=== Source data ===
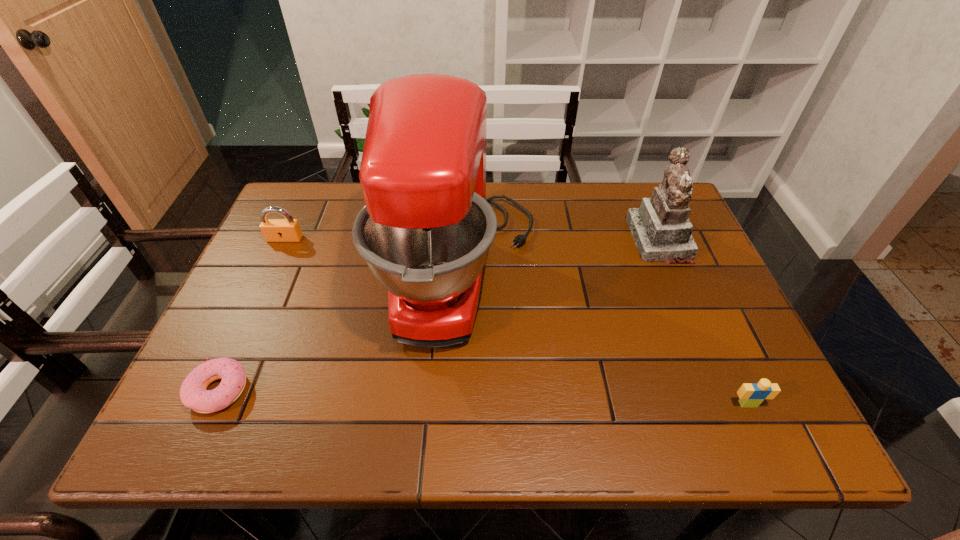
The width and height of the screenshot is (960, 540). What are the coordinates of `vacant space that's between the second tallest object and the second shortest object` in the screenshot? It's located at click(704, 322).

What are the coordinates of `free space between the fourth shortest object and the kitchen mixer` in the screenshot? It's located at (561, 255).

At what (x,y) coordinates should I click in order to perform the action: click on free spot between the tallest object and the Lego. Please return your answer as a coordinate pair (x, y). Looking at the image, I should click on (605, 338).

Where is `vacant space that's between the padlock and the fourth tallest object`? Image resolution: width=960 pixels, height=540 pixels. vacant space that's between the padlock and the fourth tallest object is located at coordinates (516, 321).

Where is `vacant space that's between the third object from right to left and the shortest object`? This screenshot has height=540, width=960. vacant space that's between the third object from right to left and the shortest object is located at coordinates (341, 330).

At what (x,y) coordinates should I click in order to perform the action: click on vacant area that lies between the padlock and the Lego. Please return your answer as a coordinate pair (x, y). Looking at the image, I should click on (516, 321).

Where is `free spot between the Lego and the tallest object`? This screenshot has height=540, width=960. free spot between the Lego and the tallest object is located at coordinates (605, 338).

Image resolution: width=960 pixels, height=540 pixels. What are the coordinates of `vacant space in between the figurine and the kitchen mixer` in the screenshot? It's located at (561, 255).

Locate which object ranks second in proximity to the third object from left to right. Please provide its 2D coordinates. Your answer should be formatted as a tuple, i.e. [(x, y)], where the tuple contains the x and y coordinates of a point satisfying the conditions above.

[(274, 230)]

Point out which object is positioned as the third nearest to the padlock. Please provide its 2D coordinates. Your answer should be formatted as a tuple, i.e. [(x, y)], where the tuple contains the x and y coordinates of a point satisfying the conditions above.

[(661, 229)]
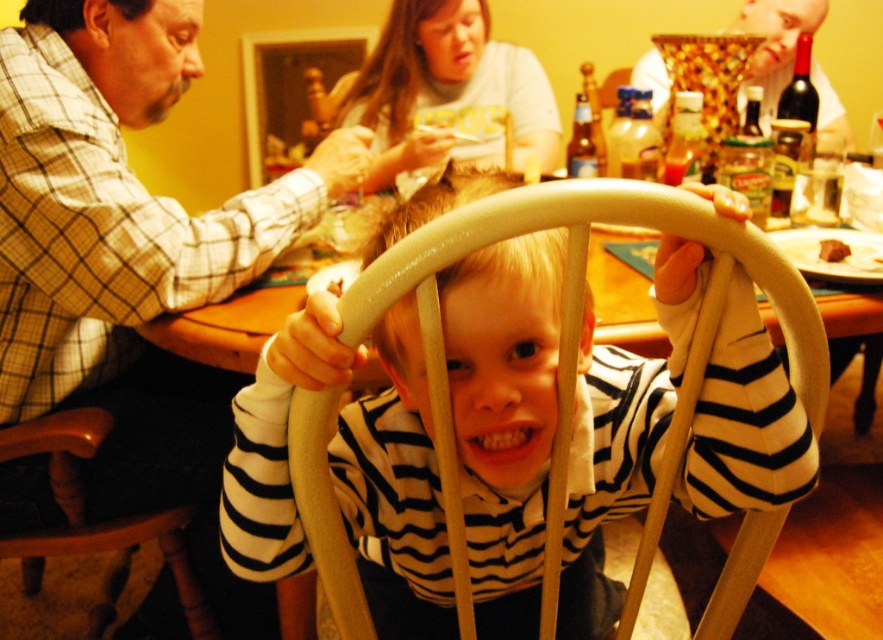
Which is behind, point (632, 481) or point (802, 20)?

Point (802, 20)

Which is more to the left, white striped shirt at center or smooth gold bowl at upper right?

white striped shirt at center is more to the left.

Is point (262, 355) in front of point (783, 60)?

Yes, point (262, 355) is in front of point (783, 60).

I want to click on white striped shirt at center, so click(504, 413).

Is white striped shirt at center further to the viewer compared to brown crumbly bread at center?

No, it is not.

Is white striped shirt at center to the left of brown crumbly bread at center from the viewer's perspective?

Indeed, white striped shirt at center is positioned on the left side of brown crumbly bread at center.

What do you see at coordinates (504, 413) in the screenshot? I see `white striped shirt at center` at bounding box center [504, 413].

Where is `white striped shirt at center`? The height and width of the screenshot is (640, 883). white striped shirt at center is located at coordinates (504, 413).

Does wooden chair at lower left appear on the left side of brown crumbly bread at center?

Yes, wooden chair at lower left is to the left of brown crumbly bread at center.

Based on the photo, between wooden chair at lower left and brown crumbly bread at center, which one appears on the right side from the viewer's perspective?

brown crumbly bread at center is more to the right.

Locate an element on the screen. The width and height of the screenshot is (883, 640). wooden chair at lower left is located at coordinates (84, 509).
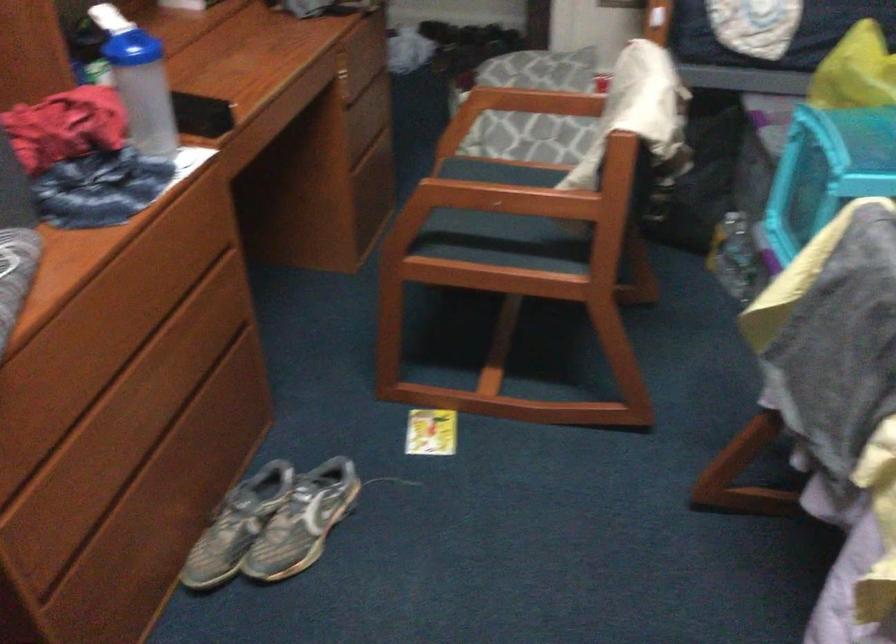
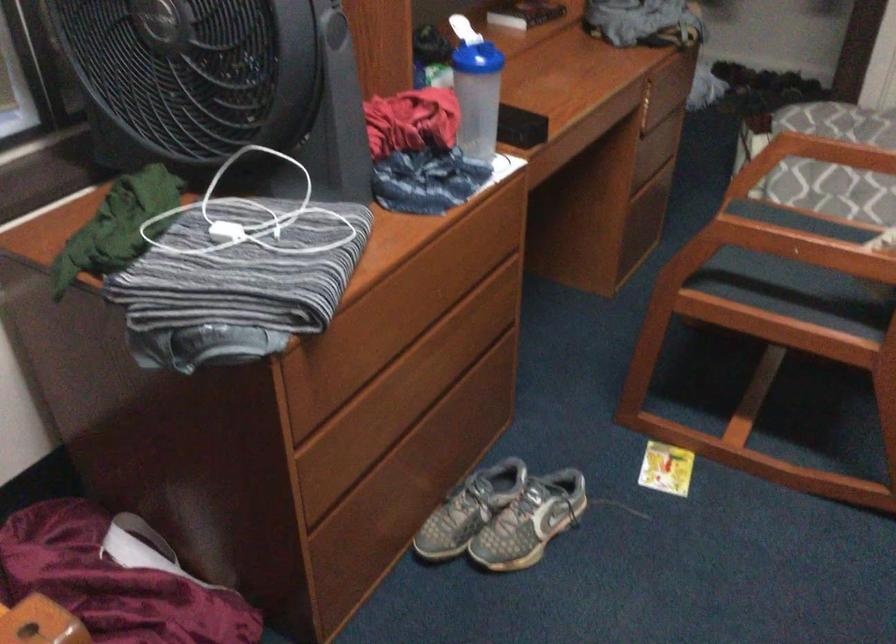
===
Copy all of the material above word for word, leaving out the pictures.

The width and height of the screenshot is (960, 540). What are the coordinates of `vacant space that's between the second tallest object and the second shortest object` in the screenshot? It's located at click(704, 322).

What are the coordinates of `free space between the fourth shortest object and the kitchen mixer` in the screenshot? It's located at (561, 255).

At what (x,y) coordinates should I click in order to perform the action: click on free spot between the tallest object and the Lego. Please return your answer as a coordinate pair (x, y). Looking at the image, I should click on (605, 338).

Where is `vacant space that's between the padlock and the fourth tallest object`? Image resolution: width=960 pixels, height=540 pixels. vacant space that's between the padlock and the fourth tallest object is located at coordinates (516, 321).

Where is `vacant space that's between the third object from right to left and the shortest object`? This screenshot has height=540, width=960. vacant space that's between the third object from right to left and the shortest object is located at coordinates (341, 330).

At what (x,y) coordinates should I click in order to perform the action: click on vacant area that lies between the padlock and the Lego. Please return your answer as a coordinate pair (x, y). Looking at the image, I should click on (516, 321).

Where is `free spot between the Lego and the tallest object`? This screenshot has height=540, width=960. free spot between the Lego and the tallest object is located at coordinates (605, 338).

Image resolution: width=960 pixels, height=540 pixels. What are the coordinates of `vacant space in between the figurine and the kitchen mixer` in the screenshot? It's located at (561, 255).

Locate which object ranks second in proximity to the third object from left to right. Please provide its 2D coordinates. Your answer should be formatted as a tuple, i.e. [(x, y)], where the tuple contains the x and y coordinates of a point satisfying the conditions above.

[(274, 230)]

Point out which object is positioned as the third nearest to the padlock. Please provide its 2D coordinates. Your answer should be formatted as a tuple, i.e. [(x, y)], where the tuple contains the x and y coordinates of a point satisfying the conditions above.

[(661, 229)]
Which is behind, point (632, 481) or point (802, 20)?

Point (802, 20)

Which is more to the left, white striped shirt at center or smooth gold bowl at upper right?

white striped shirt at center is more to the left.

Is point (262, 355) in front of point (783, 60)?

Yes, point (262, 355) is in front of point (783, 60).

I want to click on white striped shirt at center, so click(504, 413).

Is white striped shirt at center further to the viewer compared to brown crumbly bread at center?

No, it is not.

Is white striped shirt at center to the left of brown crumbly bread at center from the viewer's perspective?

Indeed, white striped shirt at center is positioned on the left side of brown crumbly bread at center.

What do you see at coordinates (504, 413) in the screenshot? I see `white striped shirt at center` at bounding box center [504, 413].

Where is `white striped shirt at center`? The height and width of the screenshot is (640, 883). white striped shirt at center is located at coordinates (504, 413).

Does wooden chair at lower left appear on the left side of brown crumbly bread at center?

Yes, wooden chair at lower left is to the left of brown crumbly bread at center.

Based on the photo, between wooden chair at lower left and brown crumbly bread at center, which one appears on the right side from the viewer's perspective?

brown crumbly bread at center is more to the right.

Locate an element on the screen. The width and height of the screenshot is (883, 640). wooden chair at lower left is located at coordinates (84, 509).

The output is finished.